YOUR OBJECTIVE:
Among the records below, find each line bearing the word "degrees" and copy it.
[TASK MATERIAL — start]
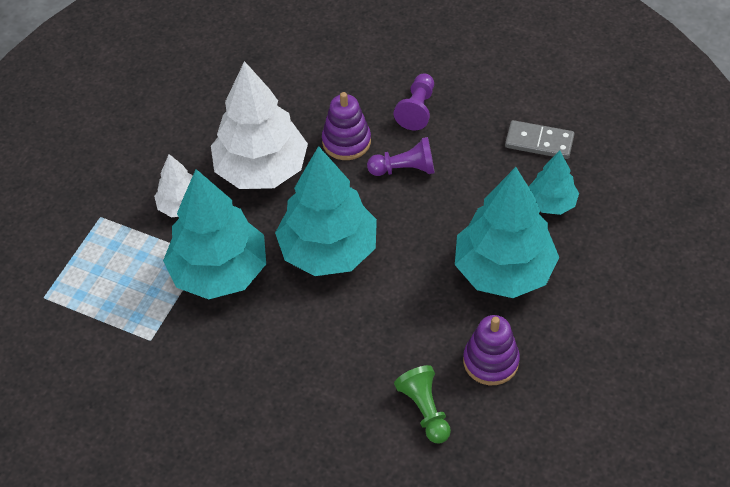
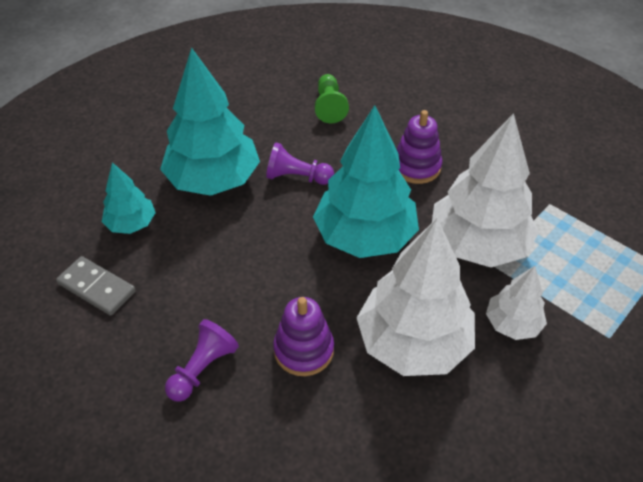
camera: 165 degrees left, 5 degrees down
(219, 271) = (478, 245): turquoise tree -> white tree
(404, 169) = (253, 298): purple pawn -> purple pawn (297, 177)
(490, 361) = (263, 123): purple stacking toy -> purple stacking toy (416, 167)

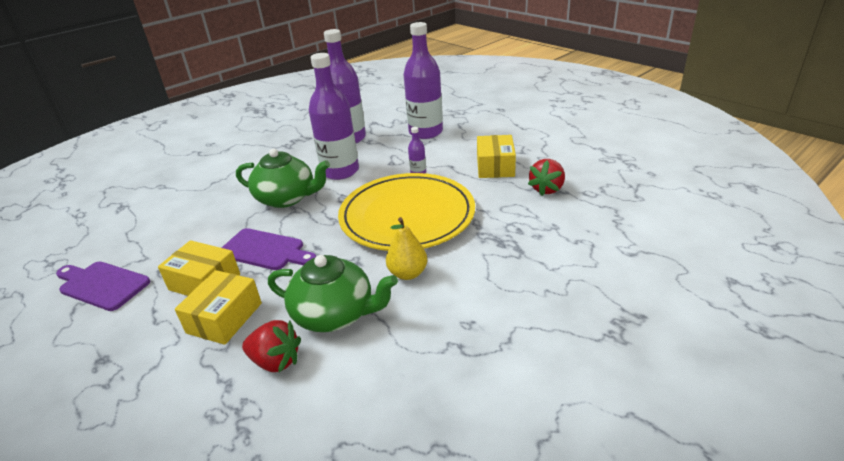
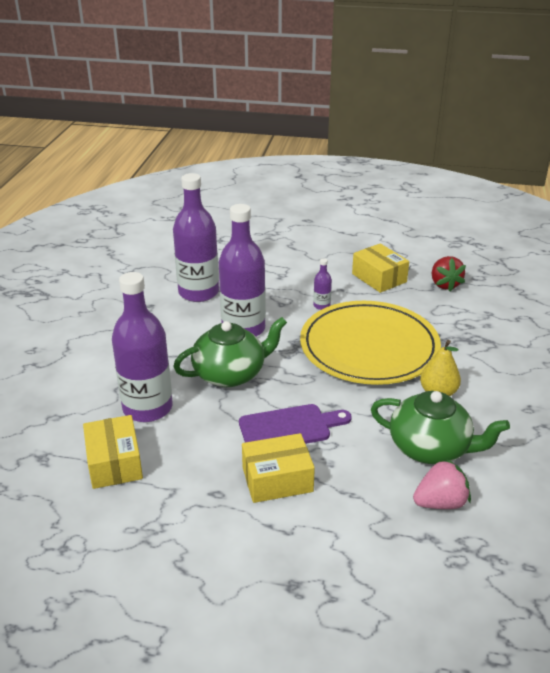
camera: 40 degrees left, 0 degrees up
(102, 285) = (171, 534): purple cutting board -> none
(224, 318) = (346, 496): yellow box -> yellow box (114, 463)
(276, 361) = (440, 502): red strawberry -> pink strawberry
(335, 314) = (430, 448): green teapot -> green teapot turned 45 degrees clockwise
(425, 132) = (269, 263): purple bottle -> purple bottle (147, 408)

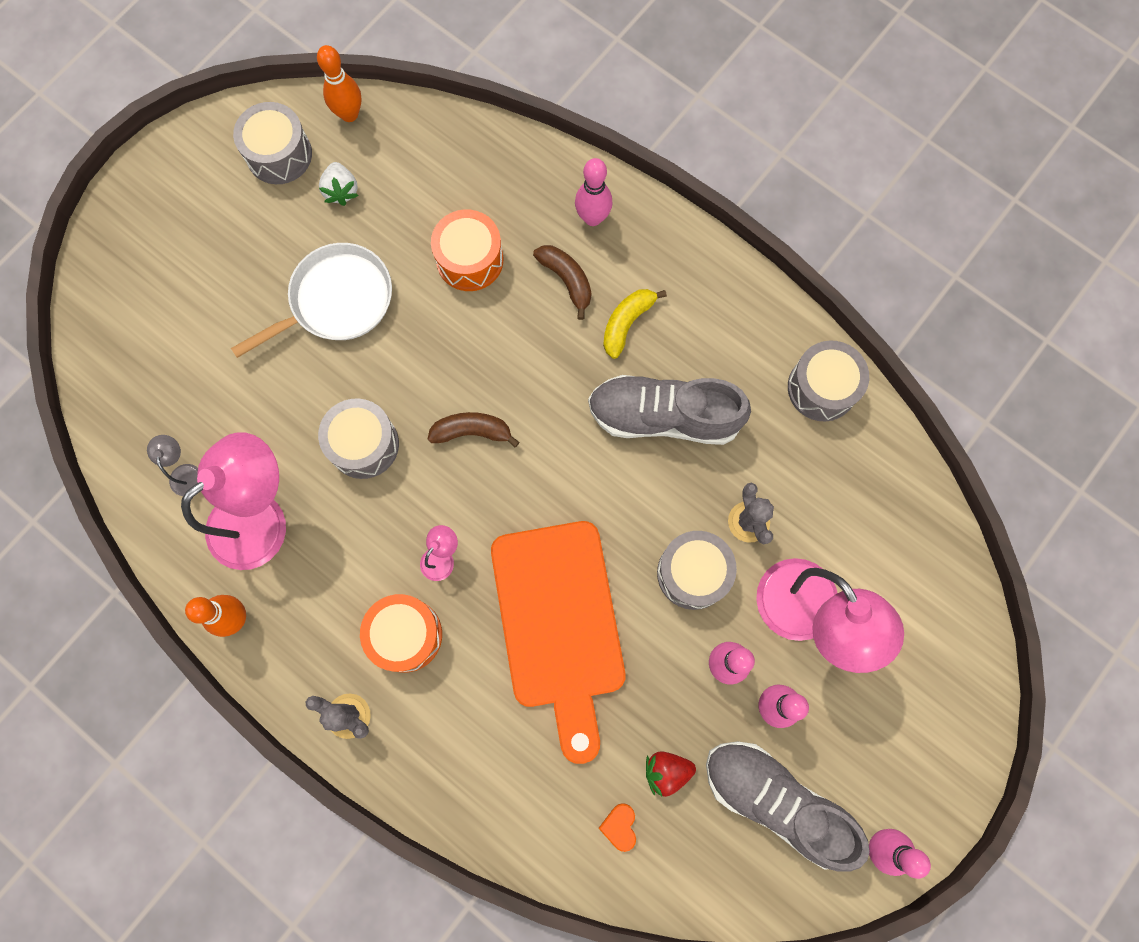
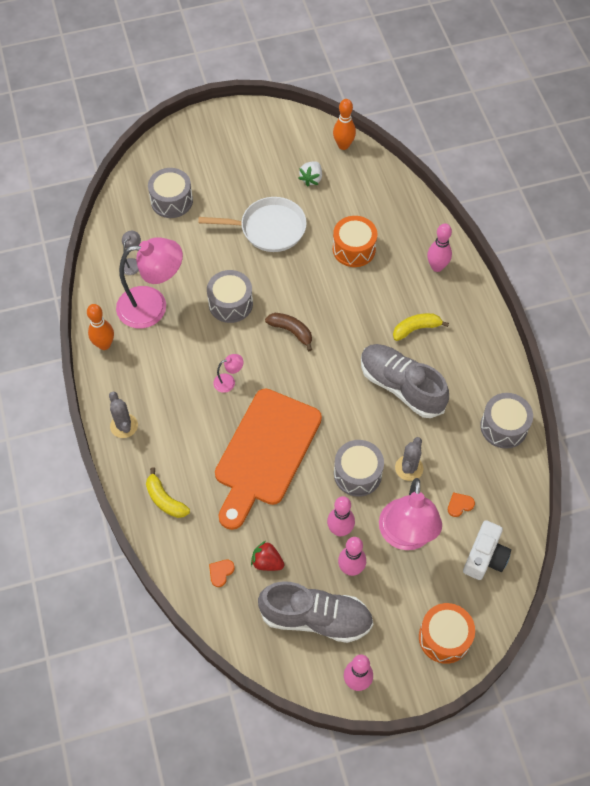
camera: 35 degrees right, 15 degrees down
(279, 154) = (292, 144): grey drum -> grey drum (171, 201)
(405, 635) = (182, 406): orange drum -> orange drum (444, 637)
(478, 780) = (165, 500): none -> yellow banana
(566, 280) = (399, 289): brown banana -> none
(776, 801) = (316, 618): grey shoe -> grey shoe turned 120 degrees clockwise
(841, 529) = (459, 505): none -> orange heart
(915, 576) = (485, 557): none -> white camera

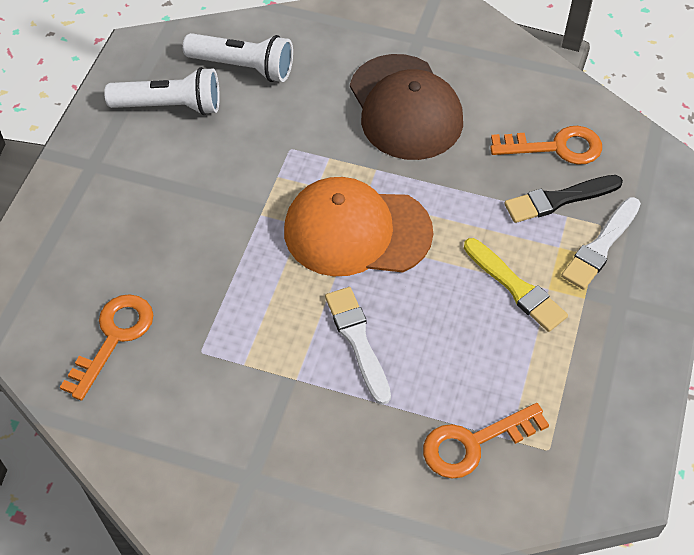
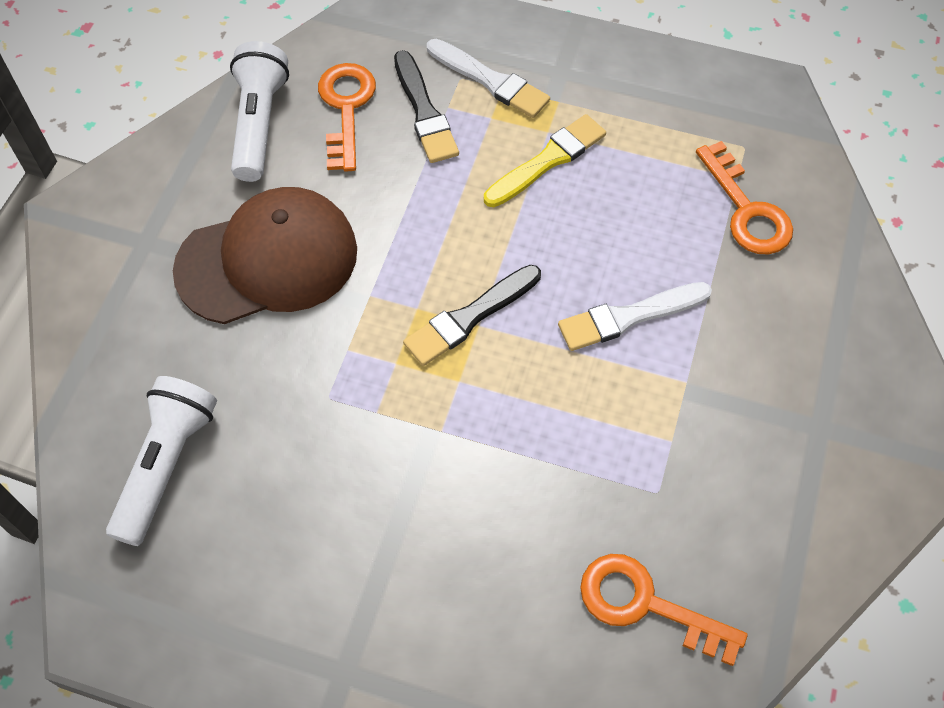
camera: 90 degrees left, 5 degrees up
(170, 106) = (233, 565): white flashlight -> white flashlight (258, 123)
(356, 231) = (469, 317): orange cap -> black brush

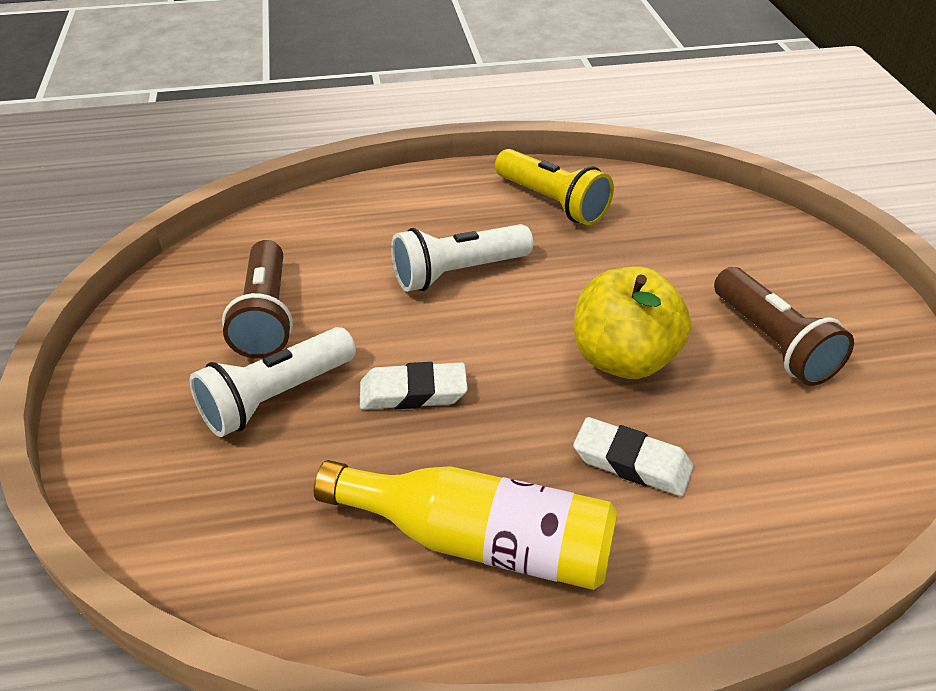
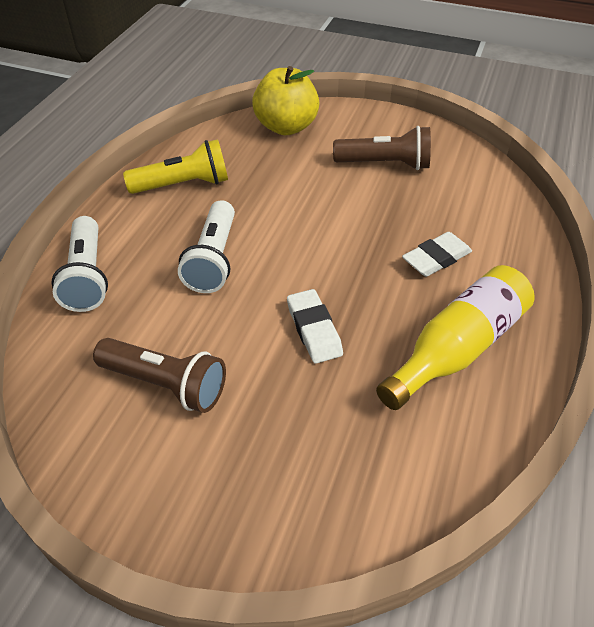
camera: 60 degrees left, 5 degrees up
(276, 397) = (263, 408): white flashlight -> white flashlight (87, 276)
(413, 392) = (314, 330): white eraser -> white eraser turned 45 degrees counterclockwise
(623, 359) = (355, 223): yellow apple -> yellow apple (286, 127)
[TASK MATERIAL — finish]
WRITTEN REPLY:
camera: 165 degrees left, 5 degrees down
camera: 40 degrees left, 0 degrees up
(335, 314) = (430, 448): green teapot -> green teapot turned 45 degrees clockwise
camera: 35 degrees right, 15 degrees down
(776, 801) = (316, 618): grey shoe -> grey shoe turned 120 degrees clockwise
camera: 90 degrees left, 5 degrees up
camera: 60 degrees left, 5 degrees up
(413, 392) = (314, 330): white eraser -> white eraser turned 45 degrees counterclockwise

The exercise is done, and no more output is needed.